- **What the task requires**
In the records below, find each line holding the word "turquoise" and copy it.

- **Data for processing**
>>>>>
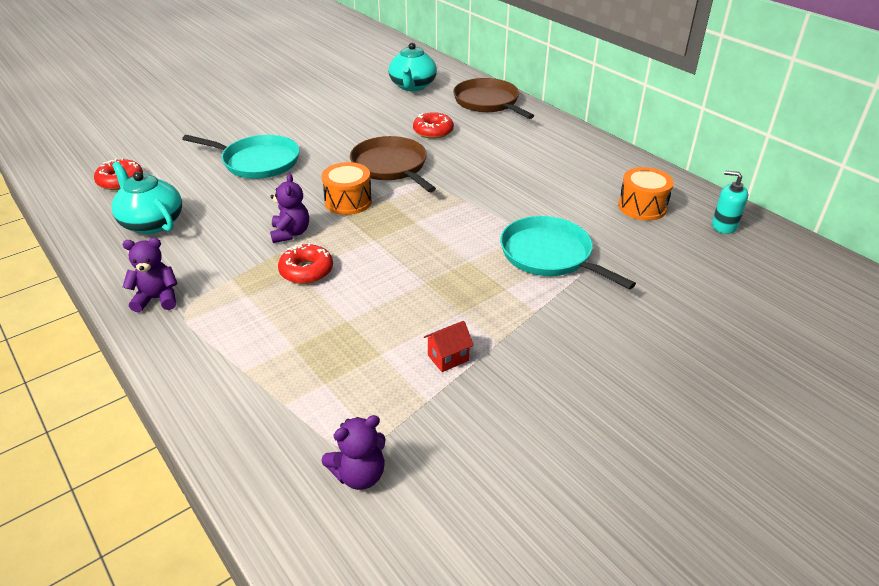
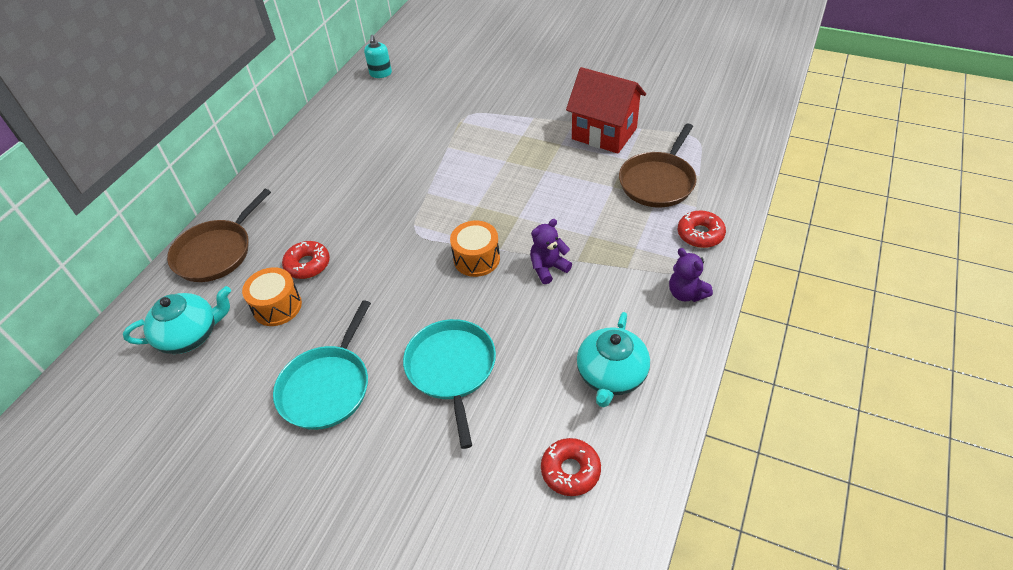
camera: 115 degrees left, 10 degrees up
(306, 271) = (584, 232): red donut -> red donut (700, 234)
(359, 474) = (707, 129): purple teddy bear -> none
(391, 166) = (398, 261): brown pan -> brown pan (658, 181)
(448, 358) = (604, 133): red house -> red house, size x2.49
(549, 255) = (470, 129): turquoise pan -> turquoise pan (327, 387)
(642, 207) = (377, 109): orange drum -> orange drum (277, 306)

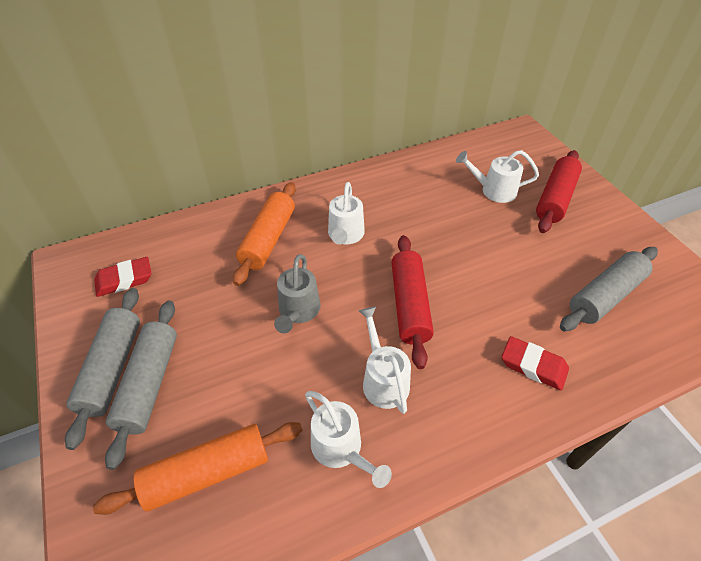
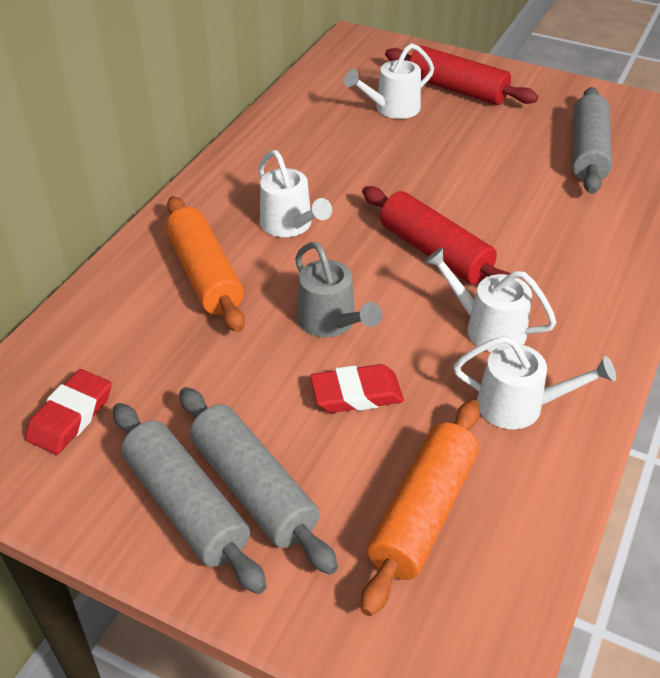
camera: 40 degrees left, 5 degrees down
(533, 366) = (595, 239): red eraser -> red eraser (356, 394)
(555, 198) = (457, 89): red rolling pin -> red rolling pin turned 45 degrees counterclockwise

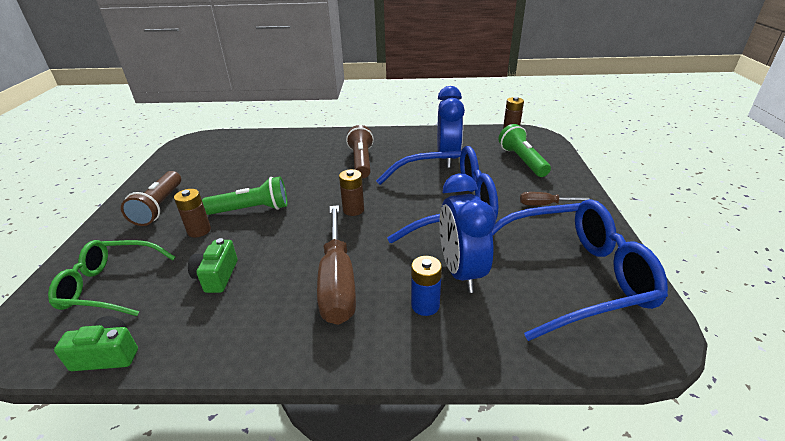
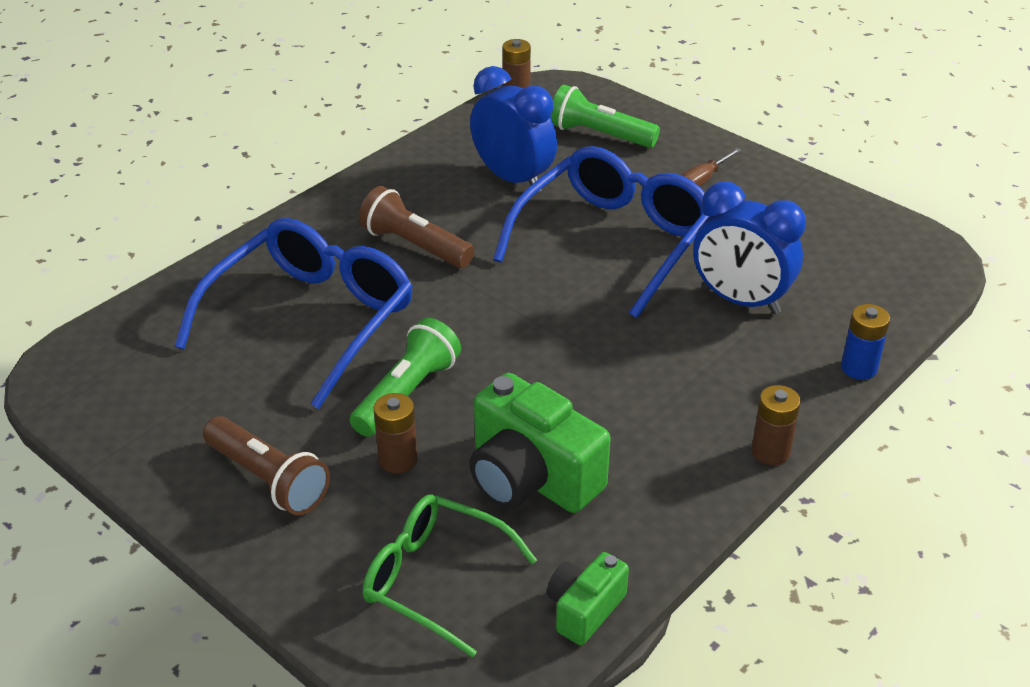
camera: 50 degrees left, 5 degrees up
(110, 285) = (435, 579): green glasses -> green glasses turned 75 degrees clockwise
(217, 276) = (531, 477): green camera -> green camera, size x1.82
(337, 281) = (655, 388): brown screwdriver -> none
(353, 210) = (528, 311): brown battery -> brown battery (770, 451)
(425, 305) = (761, 350): blue battery -> blue battery (859, 368)
(573, 276) = (825, 242): blue glasses -> blue glasses (312, 319)

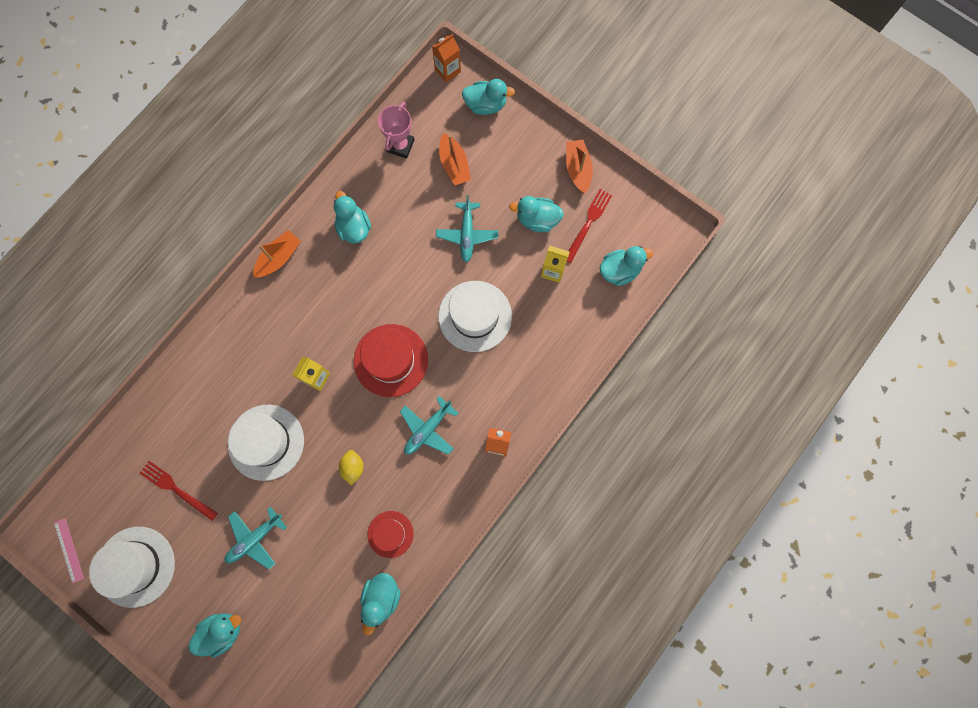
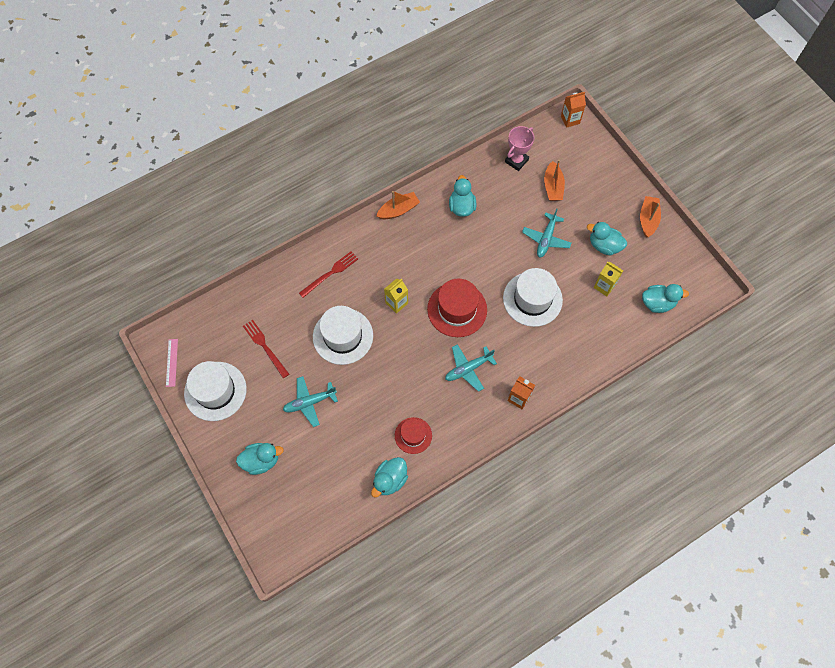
camera: 20 degrees right, 10 degrees down
(353, 467) = (401, 377): yellow lemon -> none
(486, 105) = (591, 152): turquoise duck -> none
(588, 223) = (643, 261): red fork -> red fork (330, 273)

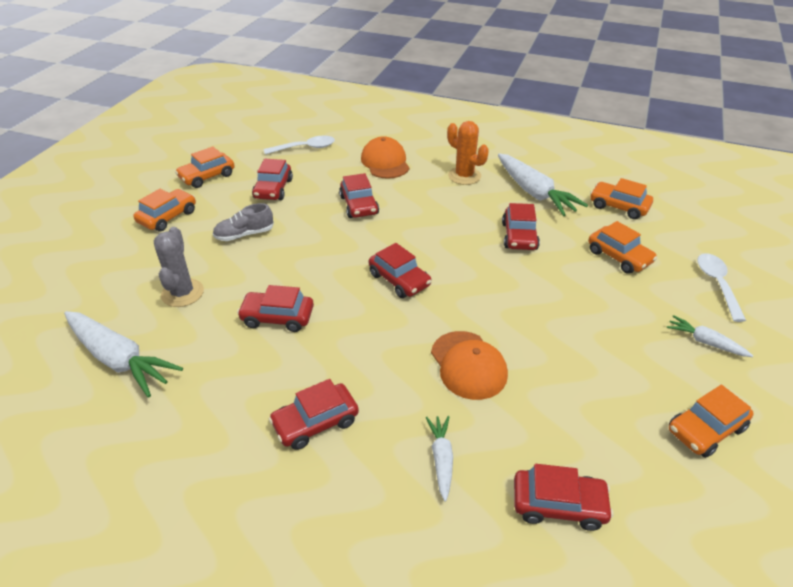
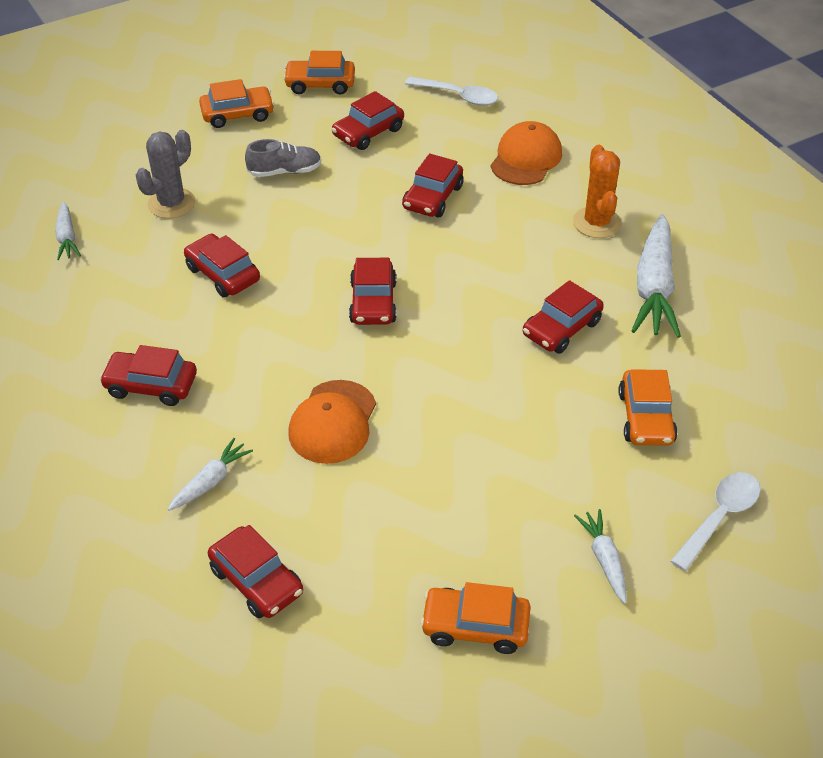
camera: 40 degrees right, 5 degrees up
(119, 359) = (67, 237): white carrot -> white carrot, size x0.51
(244, 235) = (285, 171): grey shoe -> grey shoe turned 150 degrees clockwise
(618, 206) = (739, 362): orange car -> none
<<<<<
- **Problem solution**
(549, 255) = (470, 129): turquoise pan -> turquoise pan (327, 387)
(486, 105) = (591, 152): turquoise duck -> none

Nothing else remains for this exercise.